[Exercise objective]: Where the records below reach the line containing "D5: LED white", start transcribing, and end with the line containing "R8: 1.8k (+5V, SRC) -> none", exactly and with nothing else added.

*** The input Section Begins ***

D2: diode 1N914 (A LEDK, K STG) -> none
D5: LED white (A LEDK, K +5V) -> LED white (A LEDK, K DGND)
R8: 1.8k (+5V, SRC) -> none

*** The input Section Ends ***
*** The input Section Begins ***

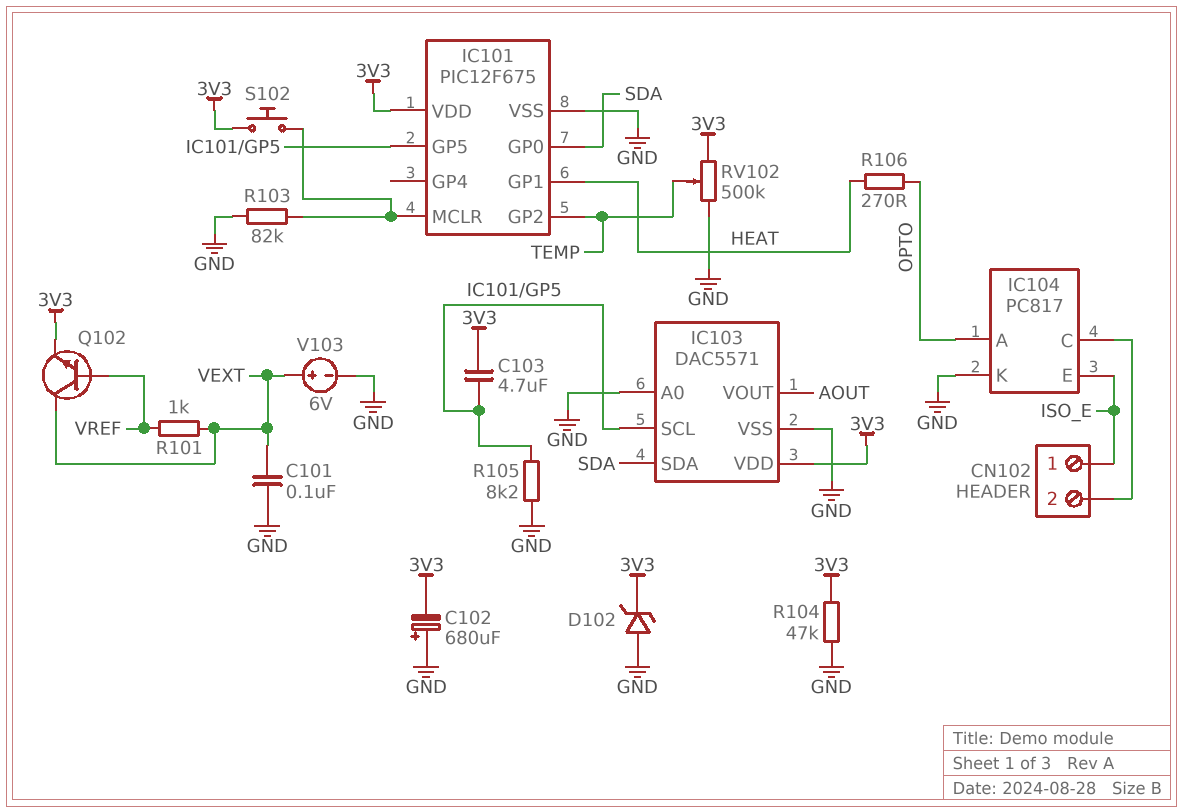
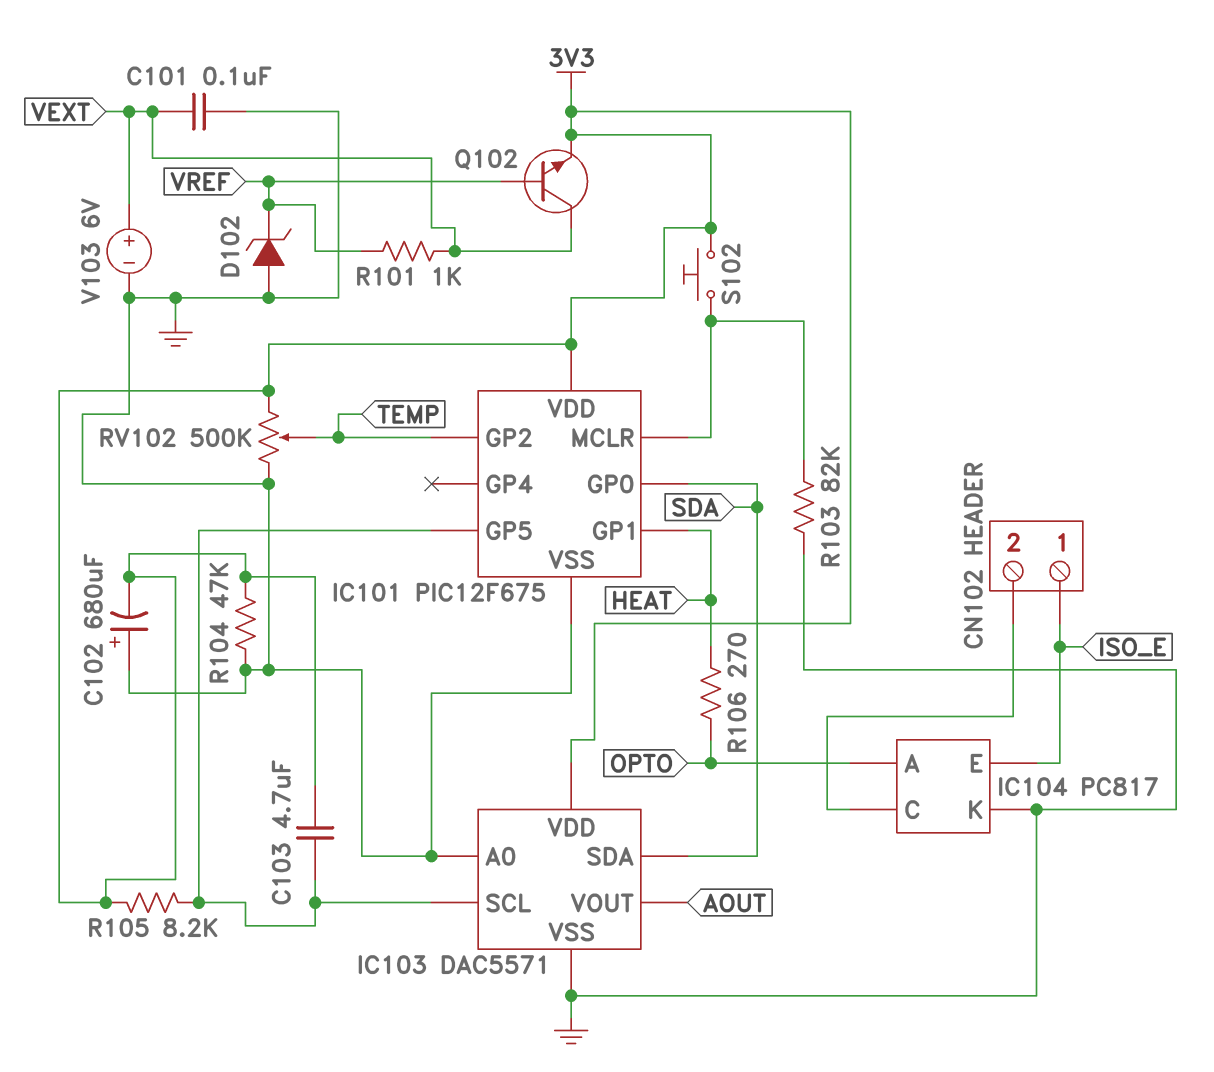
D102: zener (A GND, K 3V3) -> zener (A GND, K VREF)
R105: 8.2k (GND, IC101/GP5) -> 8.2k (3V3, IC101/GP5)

*** The input Section Ends ***
*** The input Section Begins ***

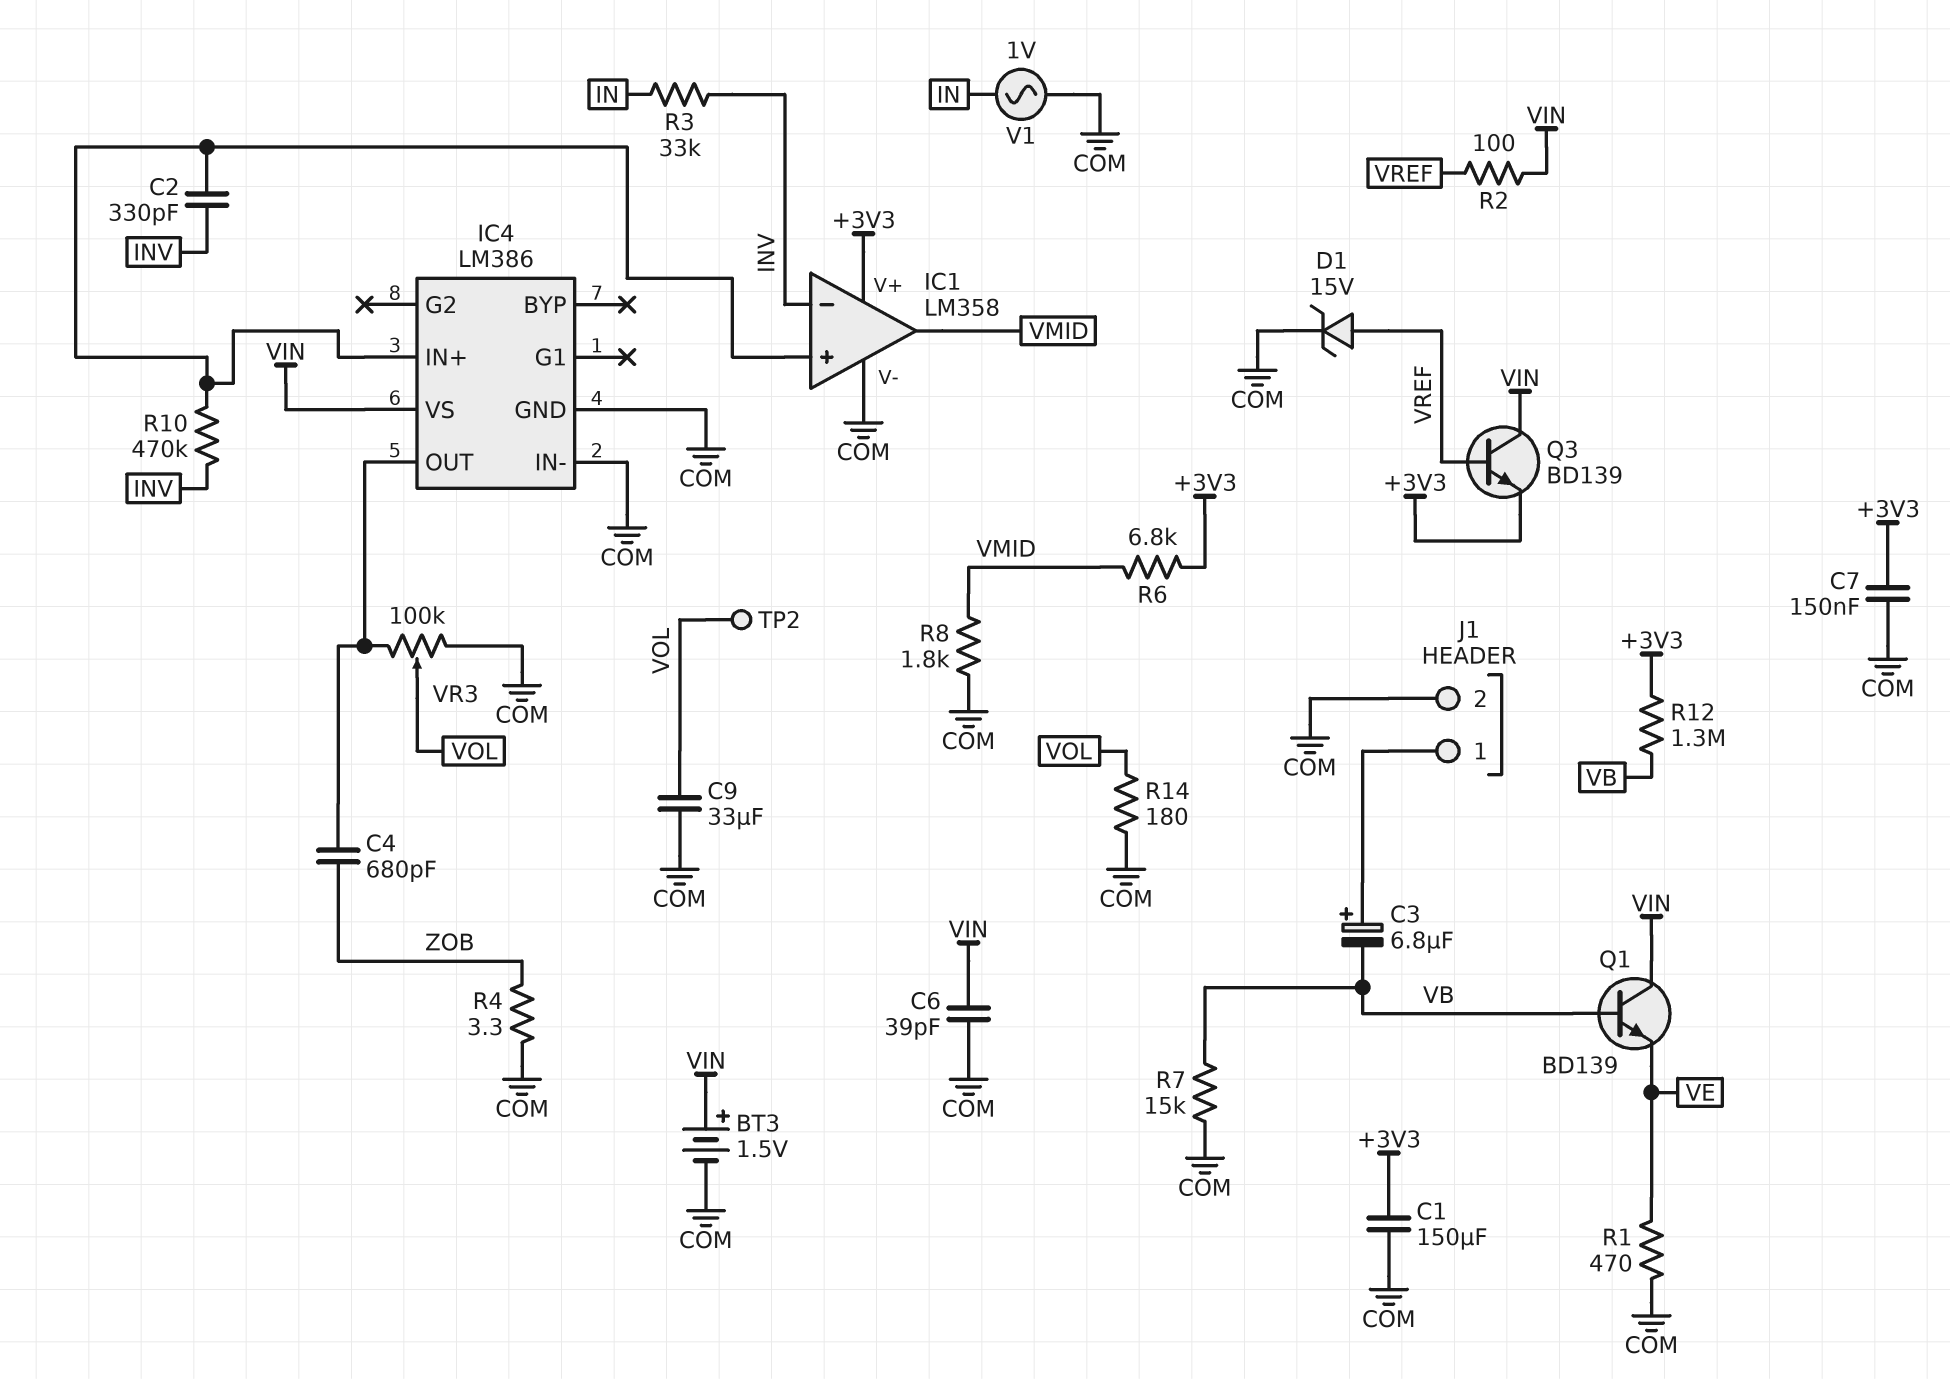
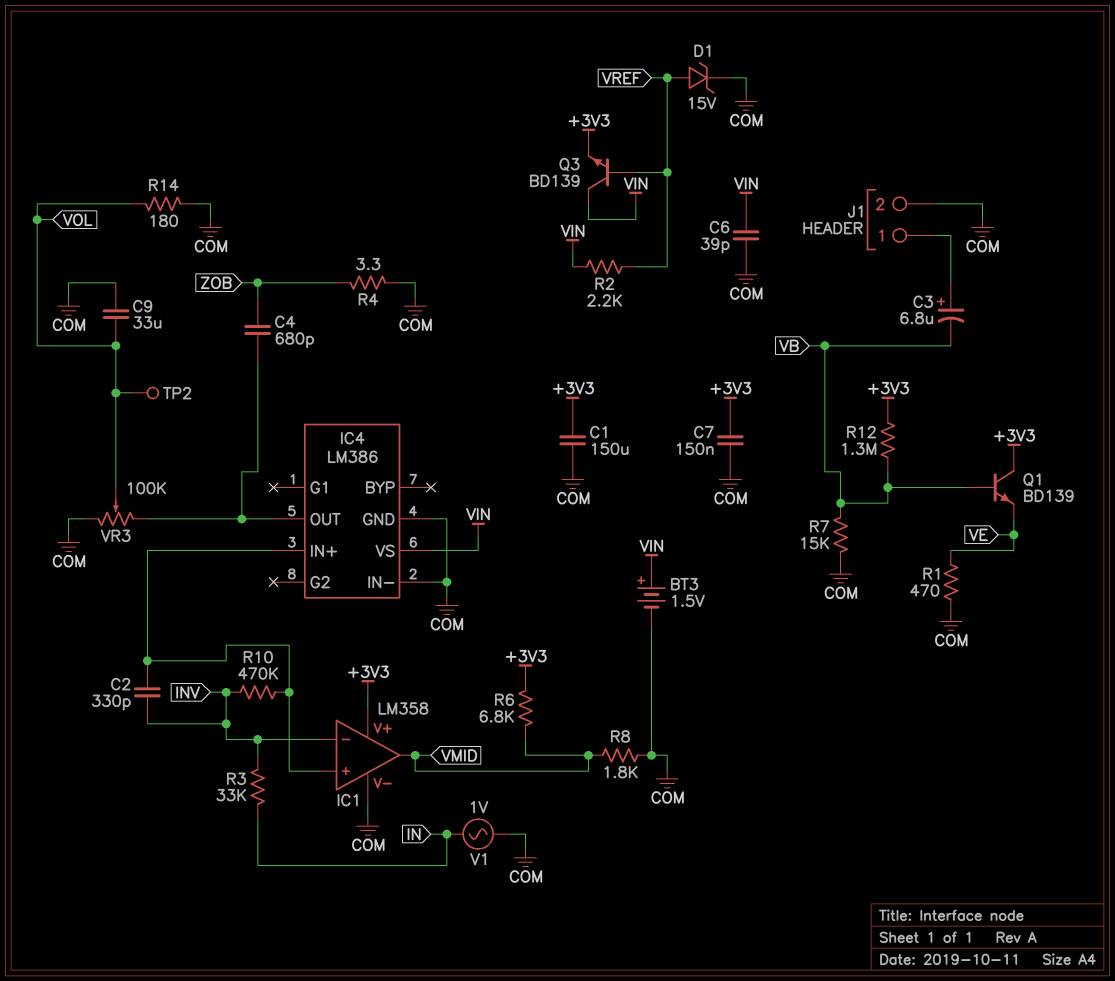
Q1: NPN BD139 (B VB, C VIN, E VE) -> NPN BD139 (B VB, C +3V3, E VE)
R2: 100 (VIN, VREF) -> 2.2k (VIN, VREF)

*** The input Section Ends ***

[Solution to the exercise]:
D5: LED white (A LEDK, K +5V) -> LED white (A LEDK, K DGND)
R8: 1.8k (+5V, SRC) -> none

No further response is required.